▶ _Aim of the task_:
Quote only the span from the first line of the entries to the line containing "green brush: 3 -> 2", both ends kept. Leave every picture out.
[[ Task input, beginning ]]
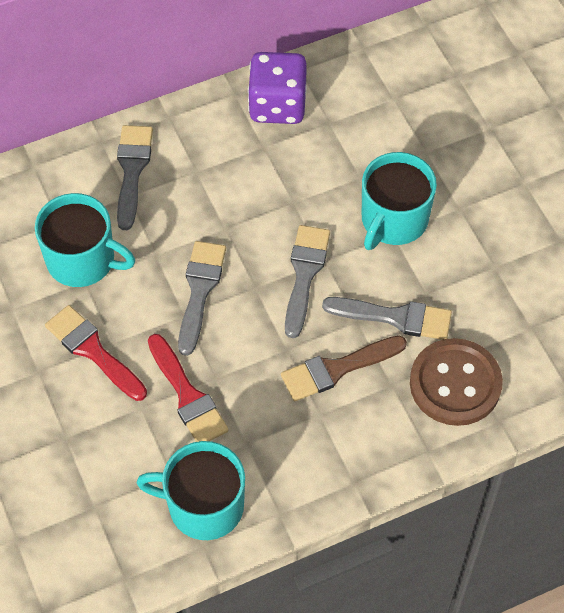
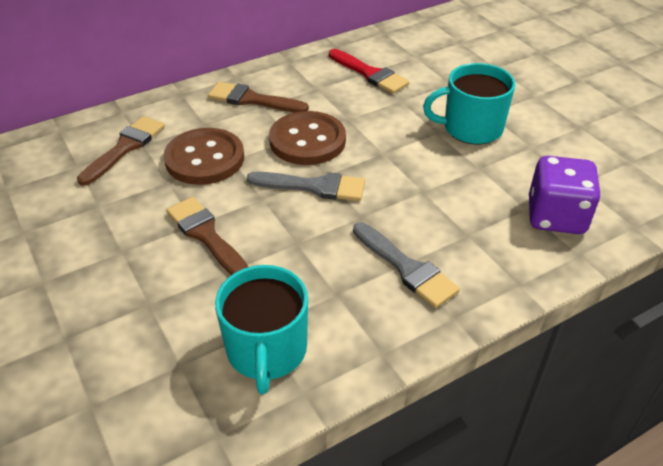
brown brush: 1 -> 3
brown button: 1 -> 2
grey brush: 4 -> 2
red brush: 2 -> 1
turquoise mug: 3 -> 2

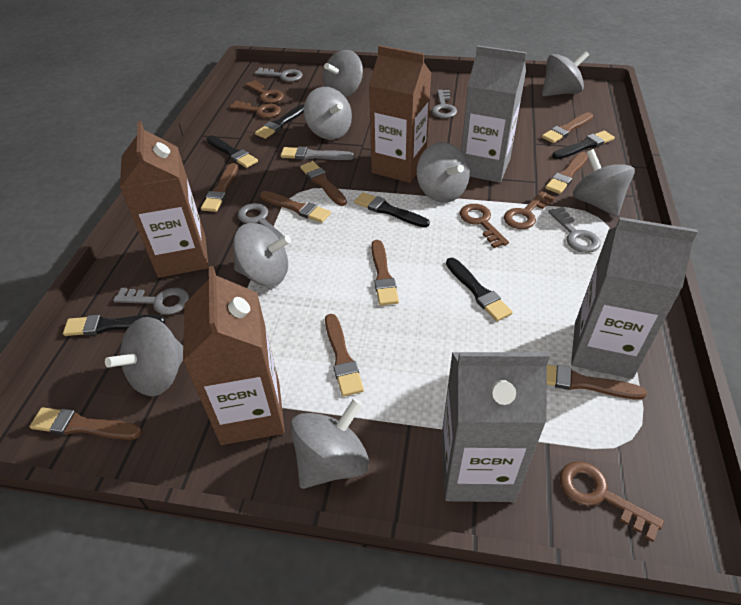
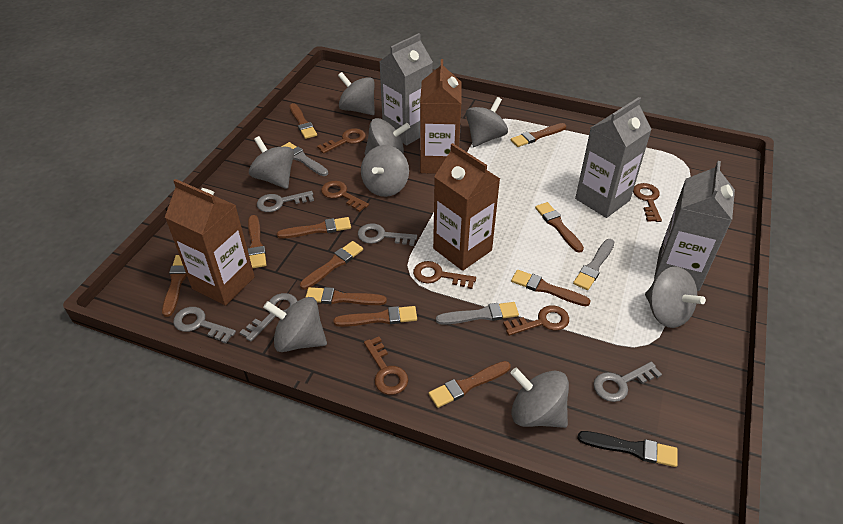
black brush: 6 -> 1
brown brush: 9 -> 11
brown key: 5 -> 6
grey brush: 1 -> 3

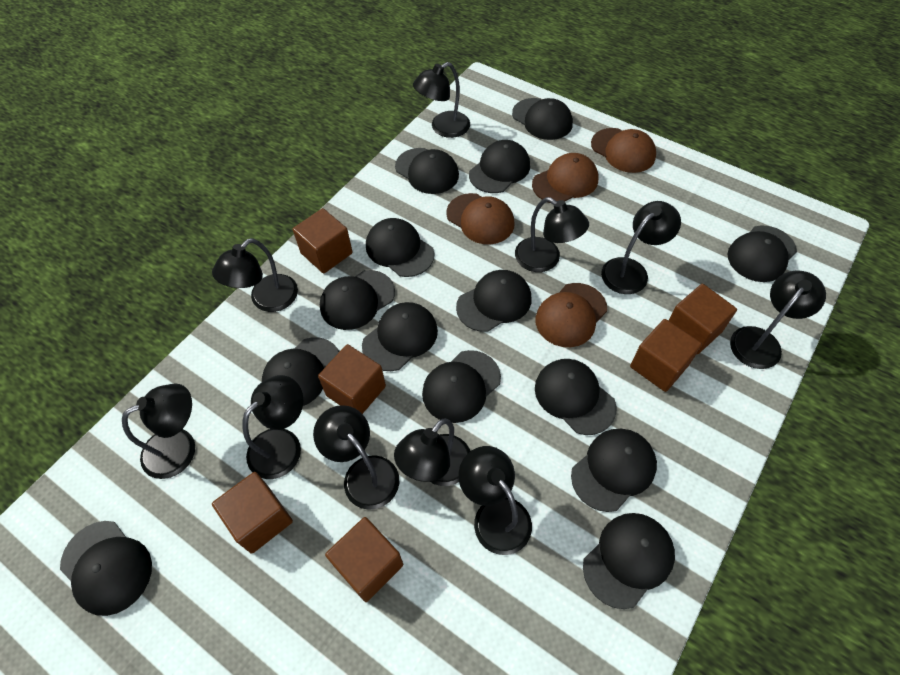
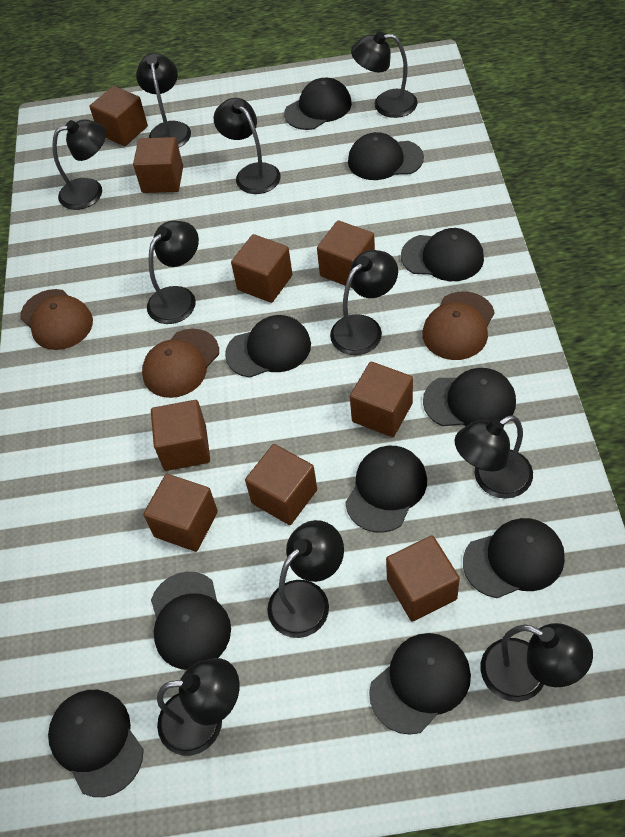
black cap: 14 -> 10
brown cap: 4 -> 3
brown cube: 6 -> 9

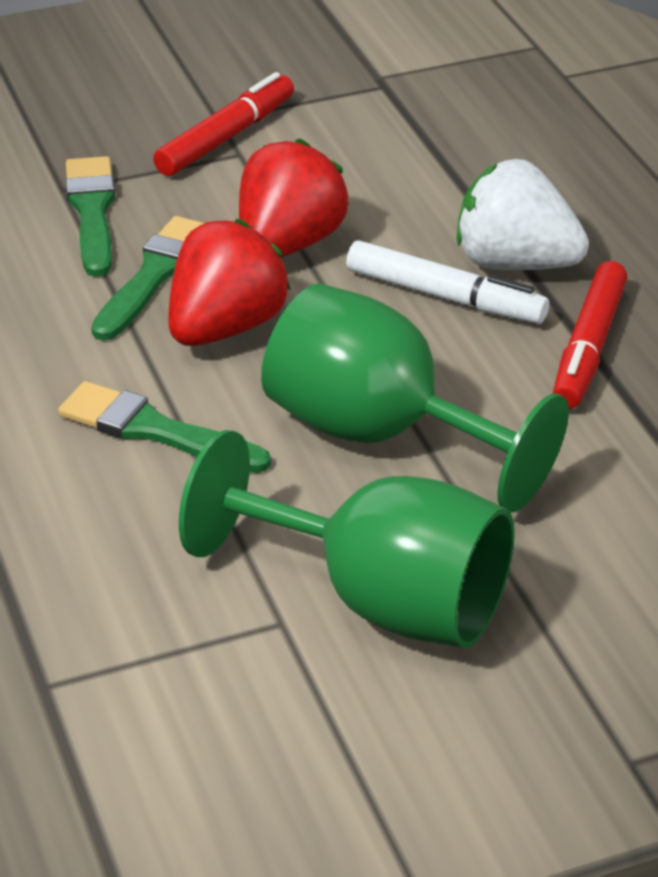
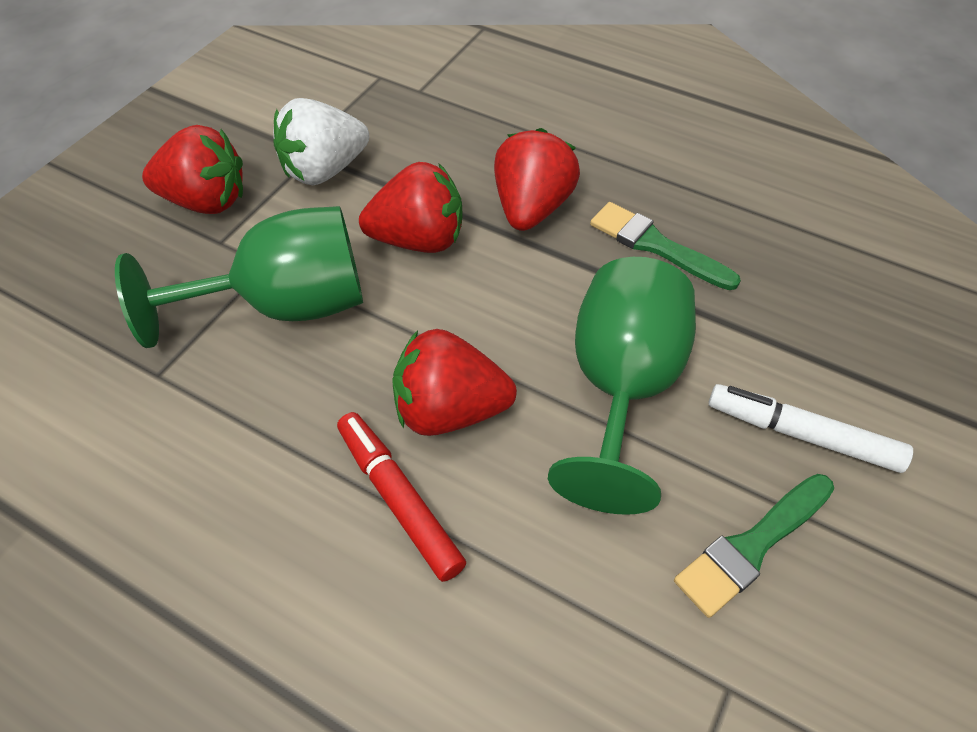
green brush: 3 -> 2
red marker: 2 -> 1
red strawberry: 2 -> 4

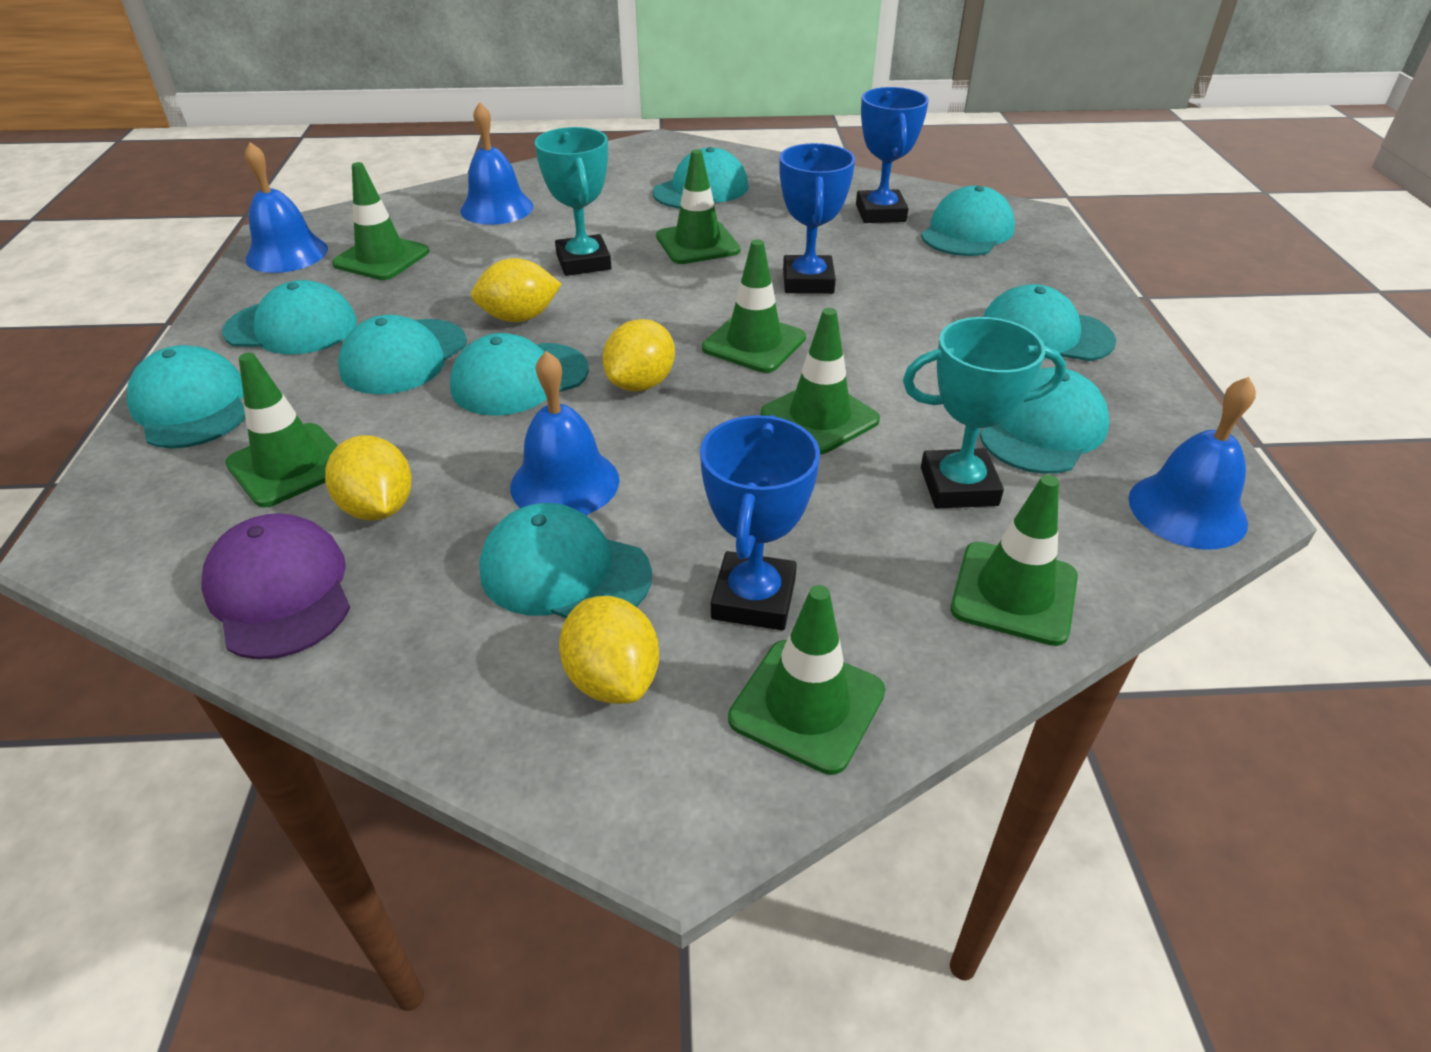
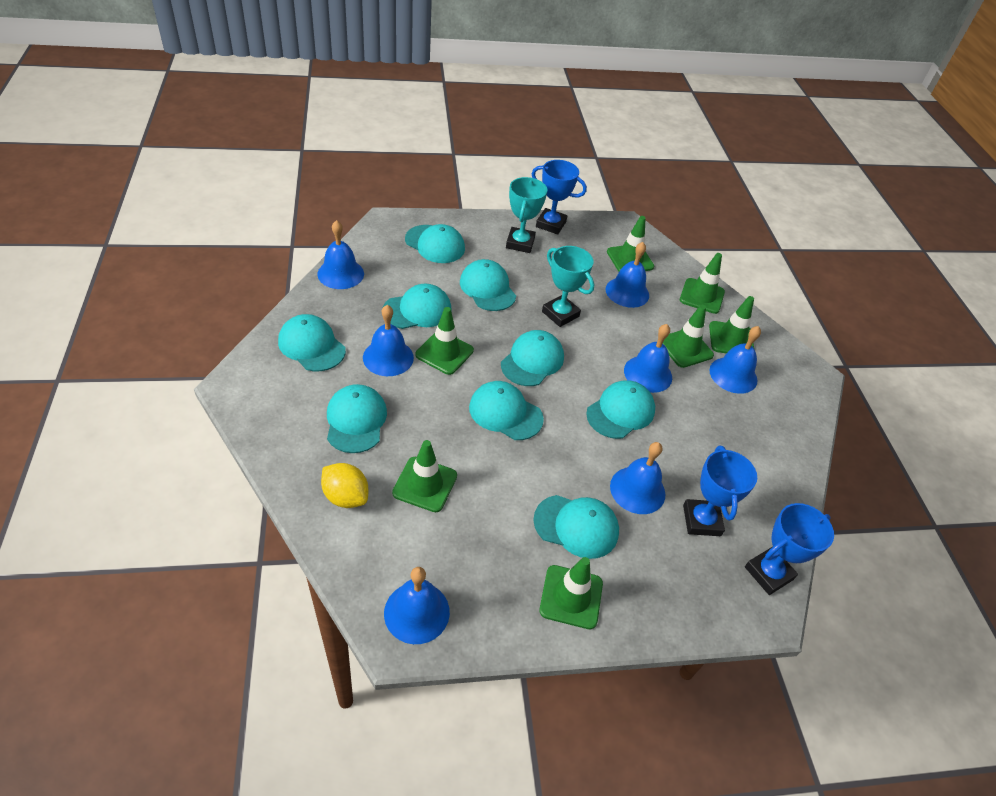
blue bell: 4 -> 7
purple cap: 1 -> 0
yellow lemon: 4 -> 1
[[ Task input, end ]]
▶ _Answer for this exercise_:
brown brush: 1 -> 3
brown button: 1 -> 2
grey brush: 4 -> 2
red brush: 2 -> 1
turquoise mug: 3 -> 2

black brush: 6 -> 1
brown brush: 9 -> 11
brown key: 5 -> 6
grey brush: 1 -> 3

black cap: 14 -> 10
brown cap: 4 -> 3
brown cube: 6 -> 9

green brush: 3 -> 2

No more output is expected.